• [Directions for this task]:
Beneath this task are records; print exactly the stretch of them from the line with "yellow arrow: (178, 114) -> (241, 97), moved" through the line with "black square: (623, 332)", both ends included.

• [Data supplied]:
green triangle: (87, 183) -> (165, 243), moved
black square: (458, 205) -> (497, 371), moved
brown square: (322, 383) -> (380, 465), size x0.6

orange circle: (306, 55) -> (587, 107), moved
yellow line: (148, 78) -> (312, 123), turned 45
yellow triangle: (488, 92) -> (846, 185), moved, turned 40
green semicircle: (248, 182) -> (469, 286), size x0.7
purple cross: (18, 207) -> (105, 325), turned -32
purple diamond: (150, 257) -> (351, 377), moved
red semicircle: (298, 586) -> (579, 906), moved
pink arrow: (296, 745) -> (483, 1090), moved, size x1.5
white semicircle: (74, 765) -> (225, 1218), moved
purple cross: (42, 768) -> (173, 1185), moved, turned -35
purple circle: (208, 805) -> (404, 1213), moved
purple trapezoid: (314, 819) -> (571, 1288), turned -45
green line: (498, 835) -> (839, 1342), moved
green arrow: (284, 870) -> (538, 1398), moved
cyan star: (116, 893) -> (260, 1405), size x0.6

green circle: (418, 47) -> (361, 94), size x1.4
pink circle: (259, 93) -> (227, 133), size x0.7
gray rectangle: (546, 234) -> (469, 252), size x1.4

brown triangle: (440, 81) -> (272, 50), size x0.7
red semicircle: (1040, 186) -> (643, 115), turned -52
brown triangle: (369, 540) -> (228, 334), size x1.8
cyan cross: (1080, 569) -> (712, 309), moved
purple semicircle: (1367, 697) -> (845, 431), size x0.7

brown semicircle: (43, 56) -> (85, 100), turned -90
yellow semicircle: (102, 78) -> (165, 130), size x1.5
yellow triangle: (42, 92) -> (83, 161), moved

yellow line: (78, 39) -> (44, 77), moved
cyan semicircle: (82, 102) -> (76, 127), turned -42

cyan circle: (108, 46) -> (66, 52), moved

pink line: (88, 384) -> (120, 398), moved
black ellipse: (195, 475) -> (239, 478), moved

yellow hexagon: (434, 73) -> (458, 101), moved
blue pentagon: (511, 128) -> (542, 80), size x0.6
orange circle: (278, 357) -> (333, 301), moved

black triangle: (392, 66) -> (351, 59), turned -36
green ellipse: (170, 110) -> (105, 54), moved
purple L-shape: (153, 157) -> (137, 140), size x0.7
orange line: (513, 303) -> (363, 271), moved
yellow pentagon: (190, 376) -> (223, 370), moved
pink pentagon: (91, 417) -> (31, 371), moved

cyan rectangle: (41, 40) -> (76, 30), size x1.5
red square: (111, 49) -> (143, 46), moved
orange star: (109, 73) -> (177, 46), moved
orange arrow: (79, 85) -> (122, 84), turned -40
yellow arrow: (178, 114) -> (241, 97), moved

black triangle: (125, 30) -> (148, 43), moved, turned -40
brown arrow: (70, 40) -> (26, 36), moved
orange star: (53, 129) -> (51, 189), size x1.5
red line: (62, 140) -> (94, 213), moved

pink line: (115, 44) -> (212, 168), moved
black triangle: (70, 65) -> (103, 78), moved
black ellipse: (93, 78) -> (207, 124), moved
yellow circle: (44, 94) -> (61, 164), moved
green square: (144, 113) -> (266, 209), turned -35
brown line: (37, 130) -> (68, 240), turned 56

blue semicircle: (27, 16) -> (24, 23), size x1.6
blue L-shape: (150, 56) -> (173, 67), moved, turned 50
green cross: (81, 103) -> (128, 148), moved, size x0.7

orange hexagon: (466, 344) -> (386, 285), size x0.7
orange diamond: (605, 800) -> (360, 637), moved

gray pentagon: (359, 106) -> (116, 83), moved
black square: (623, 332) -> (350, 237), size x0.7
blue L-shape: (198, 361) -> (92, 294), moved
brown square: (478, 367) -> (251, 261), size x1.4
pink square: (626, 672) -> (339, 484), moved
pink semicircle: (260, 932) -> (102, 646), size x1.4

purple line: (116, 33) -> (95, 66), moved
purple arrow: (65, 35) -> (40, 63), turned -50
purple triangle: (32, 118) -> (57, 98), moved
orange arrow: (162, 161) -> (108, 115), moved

• [Answer below]:
yellow arrow: (178, 114) -> (241, 97), moved

black triangle: (125, 30) -> (148, 43), moved, turned -40
brown arrow: (70, 40) -> (26, 36), moved
orange star: (53, 129) -> (51, 189), size x1.5
red line: (62, 140) -> (94, 213), moved

pink line: (115, 44) -> (212, 168), moved
black triangle: (70, 65) -> (103, 78), moved
black ellipse: (93, 78) -> (207, 124), moved
yellow circle: (44, 94) -> (61, 164), moved
green square: (144, 113) -> (266, 209), turned -35
brown line: (37, 130) -> (68, 240), turned 56

blue semicircle: (27, 16) -> (24, 23), size x1.6
blue L-shape: (150, 56) -> (173, 67), moved, turned 50
green cross: (81, 103) -> (128, 148), moved, size x0.7

orange hexagon: (466, 344) -> (386, 285), size x0.7
orange diamond: (605, 800) -> (360, 637), moved

gray pentagon: (359, 106) -> (116, 83), moved
black square: (623, 332) -> (350, 237), size x0.7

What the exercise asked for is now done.